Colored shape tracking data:
——————
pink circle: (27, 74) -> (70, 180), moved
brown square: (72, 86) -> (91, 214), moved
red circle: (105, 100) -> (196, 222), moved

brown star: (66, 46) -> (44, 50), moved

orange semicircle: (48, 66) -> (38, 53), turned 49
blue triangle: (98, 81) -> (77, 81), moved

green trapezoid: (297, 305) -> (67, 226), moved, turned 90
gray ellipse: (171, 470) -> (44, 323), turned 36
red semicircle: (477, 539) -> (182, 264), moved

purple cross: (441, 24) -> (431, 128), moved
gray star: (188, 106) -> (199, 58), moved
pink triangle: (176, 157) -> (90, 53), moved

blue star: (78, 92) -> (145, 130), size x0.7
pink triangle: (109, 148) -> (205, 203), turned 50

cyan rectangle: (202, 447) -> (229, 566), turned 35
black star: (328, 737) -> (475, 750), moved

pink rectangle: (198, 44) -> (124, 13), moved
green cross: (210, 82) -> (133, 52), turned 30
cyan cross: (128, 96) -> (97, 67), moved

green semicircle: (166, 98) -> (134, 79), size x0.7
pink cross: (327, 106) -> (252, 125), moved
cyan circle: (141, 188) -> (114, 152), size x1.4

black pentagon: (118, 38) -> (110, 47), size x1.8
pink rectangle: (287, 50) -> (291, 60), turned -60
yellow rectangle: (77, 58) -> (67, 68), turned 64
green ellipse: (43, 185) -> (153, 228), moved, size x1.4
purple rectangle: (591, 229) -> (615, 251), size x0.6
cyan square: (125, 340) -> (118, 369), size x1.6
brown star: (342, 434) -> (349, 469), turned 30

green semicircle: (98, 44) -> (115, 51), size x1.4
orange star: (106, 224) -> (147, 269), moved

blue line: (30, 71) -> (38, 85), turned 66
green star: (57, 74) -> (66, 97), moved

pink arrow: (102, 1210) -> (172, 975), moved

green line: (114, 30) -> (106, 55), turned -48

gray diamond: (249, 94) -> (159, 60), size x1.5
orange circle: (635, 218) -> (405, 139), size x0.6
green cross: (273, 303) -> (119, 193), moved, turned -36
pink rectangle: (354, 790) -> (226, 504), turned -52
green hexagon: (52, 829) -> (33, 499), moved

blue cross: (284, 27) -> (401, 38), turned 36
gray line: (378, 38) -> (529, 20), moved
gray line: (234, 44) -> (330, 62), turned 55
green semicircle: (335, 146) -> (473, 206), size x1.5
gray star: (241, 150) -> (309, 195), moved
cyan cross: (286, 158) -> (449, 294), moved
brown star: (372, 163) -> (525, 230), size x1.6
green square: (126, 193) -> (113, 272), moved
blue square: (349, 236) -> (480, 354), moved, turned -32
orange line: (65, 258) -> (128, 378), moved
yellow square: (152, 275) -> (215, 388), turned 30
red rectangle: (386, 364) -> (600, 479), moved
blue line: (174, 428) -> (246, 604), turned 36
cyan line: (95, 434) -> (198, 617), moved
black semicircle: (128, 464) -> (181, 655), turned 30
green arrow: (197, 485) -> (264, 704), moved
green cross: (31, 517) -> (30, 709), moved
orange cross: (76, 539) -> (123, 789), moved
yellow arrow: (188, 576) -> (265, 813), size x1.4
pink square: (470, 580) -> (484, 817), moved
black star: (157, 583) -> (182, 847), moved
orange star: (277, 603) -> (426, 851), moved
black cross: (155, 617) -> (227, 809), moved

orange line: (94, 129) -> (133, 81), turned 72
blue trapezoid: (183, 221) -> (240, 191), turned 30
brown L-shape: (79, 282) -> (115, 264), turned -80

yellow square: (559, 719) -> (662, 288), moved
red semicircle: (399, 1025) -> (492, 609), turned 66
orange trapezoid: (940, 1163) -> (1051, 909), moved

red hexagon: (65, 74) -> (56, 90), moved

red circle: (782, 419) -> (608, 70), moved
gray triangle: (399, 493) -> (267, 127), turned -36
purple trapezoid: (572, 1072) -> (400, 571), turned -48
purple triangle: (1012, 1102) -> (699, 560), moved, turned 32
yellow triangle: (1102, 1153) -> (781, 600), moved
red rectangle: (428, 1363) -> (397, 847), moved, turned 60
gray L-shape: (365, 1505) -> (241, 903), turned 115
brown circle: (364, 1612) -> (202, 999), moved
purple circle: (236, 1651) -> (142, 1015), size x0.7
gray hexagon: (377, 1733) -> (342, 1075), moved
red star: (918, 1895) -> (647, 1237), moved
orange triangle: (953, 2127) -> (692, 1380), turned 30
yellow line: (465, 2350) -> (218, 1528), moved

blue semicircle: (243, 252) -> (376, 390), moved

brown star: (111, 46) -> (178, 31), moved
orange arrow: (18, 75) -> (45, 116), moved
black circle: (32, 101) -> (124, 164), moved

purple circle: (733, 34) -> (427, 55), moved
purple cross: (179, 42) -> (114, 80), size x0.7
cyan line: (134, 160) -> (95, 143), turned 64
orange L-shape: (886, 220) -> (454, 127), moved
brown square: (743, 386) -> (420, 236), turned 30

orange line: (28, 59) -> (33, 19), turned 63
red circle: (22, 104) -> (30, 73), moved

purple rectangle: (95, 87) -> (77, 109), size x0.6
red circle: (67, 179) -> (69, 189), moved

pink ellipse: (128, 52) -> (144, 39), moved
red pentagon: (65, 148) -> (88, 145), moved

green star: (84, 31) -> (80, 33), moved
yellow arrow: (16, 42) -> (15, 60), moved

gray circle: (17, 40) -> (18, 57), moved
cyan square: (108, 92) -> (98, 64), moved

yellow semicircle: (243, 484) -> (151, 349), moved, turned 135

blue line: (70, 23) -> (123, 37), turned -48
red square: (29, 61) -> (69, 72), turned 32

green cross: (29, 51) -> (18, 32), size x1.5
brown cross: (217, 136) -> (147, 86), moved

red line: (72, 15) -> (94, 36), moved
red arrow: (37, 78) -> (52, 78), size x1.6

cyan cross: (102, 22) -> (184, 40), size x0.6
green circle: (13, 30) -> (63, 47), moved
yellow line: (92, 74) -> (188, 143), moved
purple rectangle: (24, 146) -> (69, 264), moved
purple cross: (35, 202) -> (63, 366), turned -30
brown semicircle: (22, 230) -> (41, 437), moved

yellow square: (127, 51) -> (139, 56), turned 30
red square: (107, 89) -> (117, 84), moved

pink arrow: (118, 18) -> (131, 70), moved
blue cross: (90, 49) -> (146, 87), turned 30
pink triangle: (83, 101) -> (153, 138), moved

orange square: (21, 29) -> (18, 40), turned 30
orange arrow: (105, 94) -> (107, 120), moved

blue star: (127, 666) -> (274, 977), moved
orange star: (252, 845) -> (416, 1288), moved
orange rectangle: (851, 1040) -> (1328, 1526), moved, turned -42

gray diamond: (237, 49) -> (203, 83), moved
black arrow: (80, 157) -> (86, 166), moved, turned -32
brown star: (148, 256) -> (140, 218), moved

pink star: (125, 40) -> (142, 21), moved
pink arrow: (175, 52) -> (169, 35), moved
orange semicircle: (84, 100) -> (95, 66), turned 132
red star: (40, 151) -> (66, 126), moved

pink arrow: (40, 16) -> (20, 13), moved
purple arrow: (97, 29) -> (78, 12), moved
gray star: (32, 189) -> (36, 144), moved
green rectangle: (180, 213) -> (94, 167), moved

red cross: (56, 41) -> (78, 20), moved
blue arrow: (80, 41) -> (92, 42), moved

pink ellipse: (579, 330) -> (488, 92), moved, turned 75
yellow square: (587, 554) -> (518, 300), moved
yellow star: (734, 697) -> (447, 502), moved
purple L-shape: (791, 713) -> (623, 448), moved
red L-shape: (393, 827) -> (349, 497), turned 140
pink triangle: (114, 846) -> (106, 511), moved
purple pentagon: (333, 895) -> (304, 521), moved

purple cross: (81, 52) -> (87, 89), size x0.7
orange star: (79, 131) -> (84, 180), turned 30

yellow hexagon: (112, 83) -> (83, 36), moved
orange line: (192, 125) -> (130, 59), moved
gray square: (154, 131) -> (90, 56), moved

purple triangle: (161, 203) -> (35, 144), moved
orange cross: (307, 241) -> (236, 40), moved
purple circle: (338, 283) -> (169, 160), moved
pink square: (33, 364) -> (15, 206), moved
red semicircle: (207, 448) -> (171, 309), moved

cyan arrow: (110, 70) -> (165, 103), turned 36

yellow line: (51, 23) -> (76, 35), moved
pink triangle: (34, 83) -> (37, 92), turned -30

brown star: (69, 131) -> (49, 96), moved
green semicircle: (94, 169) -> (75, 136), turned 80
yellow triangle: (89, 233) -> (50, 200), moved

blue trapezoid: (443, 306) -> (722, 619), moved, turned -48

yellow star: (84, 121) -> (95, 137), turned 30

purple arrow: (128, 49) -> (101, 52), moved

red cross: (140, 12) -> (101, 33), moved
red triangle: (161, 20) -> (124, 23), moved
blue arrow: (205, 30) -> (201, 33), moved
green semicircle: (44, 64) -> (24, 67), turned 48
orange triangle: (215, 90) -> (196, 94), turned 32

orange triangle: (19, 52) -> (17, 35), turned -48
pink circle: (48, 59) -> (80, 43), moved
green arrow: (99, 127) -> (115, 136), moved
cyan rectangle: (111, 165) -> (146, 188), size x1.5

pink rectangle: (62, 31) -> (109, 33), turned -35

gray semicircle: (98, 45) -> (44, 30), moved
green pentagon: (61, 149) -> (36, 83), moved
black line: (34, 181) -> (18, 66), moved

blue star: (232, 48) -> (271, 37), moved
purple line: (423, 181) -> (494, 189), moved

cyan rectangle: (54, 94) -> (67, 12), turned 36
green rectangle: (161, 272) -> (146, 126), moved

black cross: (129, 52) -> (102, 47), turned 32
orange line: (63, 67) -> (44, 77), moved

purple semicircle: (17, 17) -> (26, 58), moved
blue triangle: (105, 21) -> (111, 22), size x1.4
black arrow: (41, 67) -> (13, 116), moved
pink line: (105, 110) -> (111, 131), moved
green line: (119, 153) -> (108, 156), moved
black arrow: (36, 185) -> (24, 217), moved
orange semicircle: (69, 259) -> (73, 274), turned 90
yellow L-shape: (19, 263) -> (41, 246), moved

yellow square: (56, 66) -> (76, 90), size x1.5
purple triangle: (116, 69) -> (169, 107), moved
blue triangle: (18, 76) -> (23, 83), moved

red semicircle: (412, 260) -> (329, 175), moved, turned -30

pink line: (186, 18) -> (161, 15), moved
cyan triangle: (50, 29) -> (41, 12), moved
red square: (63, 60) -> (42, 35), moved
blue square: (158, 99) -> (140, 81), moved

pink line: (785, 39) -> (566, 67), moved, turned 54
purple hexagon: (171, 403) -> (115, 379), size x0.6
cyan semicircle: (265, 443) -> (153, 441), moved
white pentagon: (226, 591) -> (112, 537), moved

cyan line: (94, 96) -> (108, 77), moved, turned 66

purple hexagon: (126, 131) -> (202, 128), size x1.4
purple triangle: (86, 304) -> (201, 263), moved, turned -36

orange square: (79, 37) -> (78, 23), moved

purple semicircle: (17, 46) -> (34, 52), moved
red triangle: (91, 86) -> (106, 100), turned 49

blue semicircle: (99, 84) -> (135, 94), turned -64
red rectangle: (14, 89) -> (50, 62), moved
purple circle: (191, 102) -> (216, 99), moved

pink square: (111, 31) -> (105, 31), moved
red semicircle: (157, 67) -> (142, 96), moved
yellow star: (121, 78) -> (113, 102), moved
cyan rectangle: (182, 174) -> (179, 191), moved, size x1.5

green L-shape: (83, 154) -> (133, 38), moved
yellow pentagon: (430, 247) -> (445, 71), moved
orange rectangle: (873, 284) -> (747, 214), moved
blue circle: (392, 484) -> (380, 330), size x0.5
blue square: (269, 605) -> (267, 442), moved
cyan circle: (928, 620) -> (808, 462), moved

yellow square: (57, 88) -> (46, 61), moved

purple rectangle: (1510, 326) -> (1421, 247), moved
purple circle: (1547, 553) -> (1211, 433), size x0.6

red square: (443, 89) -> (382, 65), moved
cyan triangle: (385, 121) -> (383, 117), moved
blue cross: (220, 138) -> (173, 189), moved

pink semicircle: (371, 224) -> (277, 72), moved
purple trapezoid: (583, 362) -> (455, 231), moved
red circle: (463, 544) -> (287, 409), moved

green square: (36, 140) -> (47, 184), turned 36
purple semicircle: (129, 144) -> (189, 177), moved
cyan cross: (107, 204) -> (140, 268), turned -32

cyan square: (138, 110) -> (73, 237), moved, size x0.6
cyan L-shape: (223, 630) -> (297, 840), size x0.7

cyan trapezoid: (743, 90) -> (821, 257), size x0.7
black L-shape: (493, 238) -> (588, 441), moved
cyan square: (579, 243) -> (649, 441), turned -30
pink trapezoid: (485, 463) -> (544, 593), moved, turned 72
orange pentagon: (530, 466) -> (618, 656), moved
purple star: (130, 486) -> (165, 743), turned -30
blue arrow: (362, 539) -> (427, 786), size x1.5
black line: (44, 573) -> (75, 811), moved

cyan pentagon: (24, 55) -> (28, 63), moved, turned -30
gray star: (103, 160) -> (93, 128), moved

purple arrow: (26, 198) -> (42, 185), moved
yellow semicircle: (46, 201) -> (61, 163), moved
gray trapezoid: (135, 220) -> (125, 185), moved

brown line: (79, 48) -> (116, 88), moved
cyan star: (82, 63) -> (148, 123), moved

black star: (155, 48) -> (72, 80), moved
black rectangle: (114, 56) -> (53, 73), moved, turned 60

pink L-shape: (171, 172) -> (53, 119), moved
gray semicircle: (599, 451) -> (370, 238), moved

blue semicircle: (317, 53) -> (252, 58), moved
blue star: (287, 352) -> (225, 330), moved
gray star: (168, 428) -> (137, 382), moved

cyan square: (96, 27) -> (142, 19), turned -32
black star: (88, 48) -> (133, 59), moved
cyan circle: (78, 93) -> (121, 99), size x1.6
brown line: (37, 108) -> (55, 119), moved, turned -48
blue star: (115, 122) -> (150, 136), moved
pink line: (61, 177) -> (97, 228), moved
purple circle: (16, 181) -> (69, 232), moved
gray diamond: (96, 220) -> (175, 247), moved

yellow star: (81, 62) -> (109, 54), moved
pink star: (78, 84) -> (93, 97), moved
——————
== ABOUT THIS EXERCISE ==
All lines above from the line with "pink line: (105, 110) -> (111, 131), moved" through the line with "purple rectangle: (1510, 326)", both included, are to be set down exactly, with nothing else.

== ANSWER AREA ==
pink line: (105, 110) -> (111, 131), moved
green line: (119, 153) -> (108, 156), moved
black arrow: (36, 185) -> (24, 217), moved
orange semicircle: (69, 259) -> (73, 274), turned 90
yellow L-shape: (19, 263) -> (41, 246), moved

yellow square: (56, 66) -> (76, 90), size x1.5
purple triangle: (116, 69) -> (169, 107), moved
blue triangle: (18, 76) -> (23, 83), moved

red semicircle: (412, 260) -> (329, 175), moved, turned -30

pink line: (186, 18) -> (161, 15), moved
cyan triangle: (50, 29) -> (41, 12), moved
red square: (63, 60) -> (42, 35), moved
blue square: (158, 99) -> (140, 81), moved

pink line: (785, 39) -> (566, 67), moved, turned 54
purple hexagon: (171, 403) -> (115, 379), size x0.6
cyan semicircle: (265, 443) -> (153, 441), moved
white pentagon: (226, 591) -> (112, 537), moved

cyan line: (94, 96) -> (108, 77), moved, turned 66

purple hexagon: (126, 131) -> (202, 128), size x1.4
purple triangle: (86, 304) -> (201, 263), moved, turned -36

orange square: (79, 37) -> (78, 23), moved

purple semicircle: (17, 46) -> (34, 52), moved
red triangle: (91, 86) -> (106, 100), turned 49

blue semicircle: (99, 84) -> (135, 94), turned -64
red rectangle: (14, 89) -> (50, 62), moved
purple circle: (191, 102) -> (216, 99), moved

pink square: (111, 31) -> (105, 31), moved
red semicircle: (157, 67) -> (142, 96), moved
yellow star: (121, 78) -> (113, 102), moved
cyan rectangle: (182, 174) -> (179, 191), moved, size x1.5

green L-shape: (83, 154) -> (133, 38), moved
yellow pentagon: (430, 247) -> (445, 71), moved
orange rectangle: (873, 284) -> (747, 214), moved
blue circle: (392, 484) -> (380, 330), size x0.5
blue square: (269, 605) -> (267, 442), moved
cyan circle: (928, 620) -> (808, 462), moved

yellow square: (57, 88) -> (46, 61), moved

purple rectangle: (1510, 326) -> (1421, 247), moved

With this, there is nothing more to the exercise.